● Problem statement
When you reach the records, transcribe all of them exactly.

Start of Block

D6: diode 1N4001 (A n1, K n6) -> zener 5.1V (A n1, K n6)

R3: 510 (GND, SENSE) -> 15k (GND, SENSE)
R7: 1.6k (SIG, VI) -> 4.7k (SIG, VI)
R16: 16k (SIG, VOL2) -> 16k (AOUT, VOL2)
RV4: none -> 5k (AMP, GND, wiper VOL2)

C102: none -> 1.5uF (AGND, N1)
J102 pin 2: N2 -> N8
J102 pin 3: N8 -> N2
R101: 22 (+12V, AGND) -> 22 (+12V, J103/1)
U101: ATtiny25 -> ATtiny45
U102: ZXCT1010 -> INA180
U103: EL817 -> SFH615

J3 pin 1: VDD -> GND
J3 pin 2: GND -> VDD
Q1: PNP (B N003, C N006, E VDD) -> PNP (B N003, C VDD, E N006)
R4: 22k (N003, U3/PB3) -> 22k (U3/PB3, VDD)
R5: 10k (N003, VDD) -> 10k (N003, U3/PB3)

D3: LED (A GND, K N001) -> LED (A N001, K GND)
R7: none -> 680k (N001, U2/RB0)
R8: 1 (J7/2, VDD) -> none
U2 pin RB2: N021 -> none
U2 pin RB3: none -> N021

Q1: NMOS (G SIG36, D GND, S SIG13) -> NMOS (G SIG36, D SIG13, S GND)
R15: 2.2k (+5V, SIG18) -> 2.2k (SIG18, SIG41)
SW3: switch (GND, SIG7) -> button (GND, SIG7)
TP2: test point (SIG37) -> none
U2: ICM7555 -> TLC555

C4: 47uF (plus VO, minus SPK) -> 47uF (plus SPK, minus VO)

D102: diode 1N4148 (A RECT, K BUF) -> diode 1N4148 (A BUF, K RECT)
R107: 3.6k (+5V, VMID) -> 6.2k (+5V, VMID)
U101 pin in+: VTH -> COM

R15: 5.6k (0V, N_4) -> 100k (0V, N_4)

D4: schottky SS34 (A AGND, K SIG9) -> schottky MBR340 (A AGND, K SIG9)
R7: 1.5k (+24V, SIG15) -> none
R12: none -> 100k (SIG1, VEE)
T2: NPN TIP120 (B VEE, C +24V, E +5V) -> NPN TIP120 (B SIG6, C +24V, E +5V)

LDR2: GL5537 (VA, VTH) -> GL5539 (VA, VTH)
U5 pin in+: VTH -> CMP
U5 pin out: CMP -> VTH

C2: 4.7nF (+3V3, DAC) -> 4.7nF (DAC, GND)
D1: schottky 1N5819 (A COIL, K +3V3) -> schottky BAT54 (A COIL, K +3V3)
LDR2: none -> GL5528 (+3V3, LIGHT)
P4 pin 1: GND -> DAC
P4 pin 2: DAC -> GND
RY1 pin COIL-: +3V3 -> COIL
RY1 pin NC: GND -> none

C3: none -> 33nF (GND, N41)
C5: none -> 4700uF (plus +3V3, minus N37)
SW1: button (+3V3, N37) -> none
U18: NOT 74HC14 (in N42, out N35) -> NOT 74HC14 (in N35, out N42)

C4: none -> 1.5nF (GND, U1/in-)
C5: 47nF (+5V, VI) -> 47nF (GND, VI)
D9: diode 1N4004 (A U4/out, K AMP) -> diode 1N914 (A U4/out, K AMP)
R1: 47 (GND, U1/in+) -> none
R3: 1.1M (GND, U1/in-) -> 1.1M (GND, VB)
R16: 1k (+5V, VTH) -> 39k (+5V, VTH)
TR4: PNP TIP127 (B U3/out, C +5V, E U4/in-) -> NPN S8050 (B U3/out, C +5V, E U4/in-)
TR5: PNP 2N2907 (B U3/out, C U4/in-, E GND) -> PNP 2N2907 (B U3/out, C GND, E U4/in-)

End of Block

● Solution for this task
D6: diode 1N4001 (A n1, K n6) -> zener 5.1V (A n1, K n6)

R3: 510 (GND, SENSE) -> 15k (GND, SENSE)
R7: 1.6k (SIG, VI) -> 4.7k (SIG, VI)
R16: 16k (SIG, VOL2) -> 16k (AOUT, VOL2)
RV4: none -> 5k (AMP, GND, wiper VOL2)

C102: none -> 1.5uF (AGND, N1)
J102 pin 2: N2 -> N8
J102 pin 3: N8 -> N2
R101: 22 (+12V, AGND) -> 22 (+12V, J103/1)
U101: ATtiny25 -> ATtiny45
U102: ZXCT1010 -> INA180
U103: EL817 -> SFH615

J3 pin 1: VDD -> GND
J3 pin 2: GND -> VDD
Q1: PNP (B N003, C N006, E VDD) -> PNP (B N003, C VDD, E N006)
R4: 22k (N003, U3/PB3) -> 22k (U3/PB3, VDD)
R5: 10k (N003, VDD) -> 10k (N003, U3/PB3)

D3: LED (A GND, K N001) -> LED (A N001, K GND)
R7: none -> 680k (N001, U2/RB0)
R8: 1 (J7/2, VDD) -> none
U2 pin RB2: N021 -> none
U2 pin RB3: none -> N021

Q1: NMOS (G SIG36, D GND, S SIG13) -> NMOS (G SIG36, D SIG13, S GND)
R15: 2.2k (+5V, SIG18) -> 2.2k (SIG18, SIG41)
SW3: switch (GND, SIG7) -> button (GND, SIG7)
TP2: test point (SIG37) -> none
U2: ICM7555 -> TLC555

C4: 47uF (plus VO, minus SPK) -> 47uF (plus SPK, minus VO)

D102: diode 1N4148 (A RECT, K BUF) -> diode 1N4148 (A BUF, K RECT)
R107: 3.6k (+5V, VMID) -> 6.2k (+5V, VMID)
U101 pin in+: VTH -> COM

R15: 5.6k (0V, N_4) -> 100k (0V, N_4)

D4: schottky SS34 (A AGND, K SIG9) -> schottky MBR340 (A AGND, K SIG9)
R7: 1.5k (+24V, SIG15) -> none
R12: none -> 100k (SIG1, VEE)
T2: NPN TIP120 (B VEE, C +24V, E +5V) -> NPN TIP120 (B SIG6, C +24V, E +5V)

LDR2: GL5537 (VA, VTH) -> GL5539 (VA, VTH)
U5 pin in+: VTH -> CMP
U5 pin out: CMP -> VTH

C2: 4.7nF (+3V3, DAC) -> 4.7nF (DAC, GND)
D1: schottky 1N5819 (A COIL, K +3V3) -> schottky BAT54 (A COIL, K +3V3)
LDR2: none -> GL5528 (+3V3, LIGHT)
P4 pin 1: GND -> DAC
P4 pin 2: DAC -> GND
RY1 pin COIL-: +3V3 -> COIL
RY1 pin NC: GND -> none

C3: none -> 33nF (GND, N41)
C5: none -> 4700uF (plus +3V3, minus N37)
SW1: button (+3V3, N37) -> none
U18: NOT 74HC14 (in N42, out N35) -> NOT 74HC14 (in N35, out N42)

C4: none -> 1.5nF (GND, U1/in-)
C5: 47nF (+5V, VI) -> 47nF (GND, VI)
D9: diode 1N4004 (A U4/out, K AMP) -> diode 1N914 (A U4/out, K AMP)
R1: 47 (GND, U1/in+) -> none
R3: 1.1M (GND, U1/in-) -> 1.1M (GND, VB)
R16: 1k (+5V, VTH) -> 39k (+5V, VTH)
TR4: PNP TIP127 (B U3/out, C +5V, E U4/in-) -> NPN S8050 (B U3/out, C +5V, E U4/in-)
TR5: PNP 2N2907 (B U3/out, C U4/in-, E GND) -> PNP 2N2907 (B U3/out, C GND, E U4/in-)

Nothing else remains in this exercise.